## [TASK GOAL]
Repeat every line of the material below exactly.

## [GIVEN MATERIAL]
-=-=-=-=-

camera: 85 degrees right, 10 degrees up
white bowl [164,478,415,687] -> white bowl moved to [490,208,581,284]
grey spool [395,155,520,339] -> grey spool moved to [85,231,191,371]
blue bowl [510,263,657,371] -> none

-=-=-=-=-

## [RESULT OF THIS TASK]
camera: 85 degrees right, 10 degrees up
white bowl [164,478,415,687] -> white bowl moved to [490,208,581,284]
grey spool [395,155,520,339] -> grey spool moved to [85,231,191,371]
blue bowl [510,263,657,371] -> none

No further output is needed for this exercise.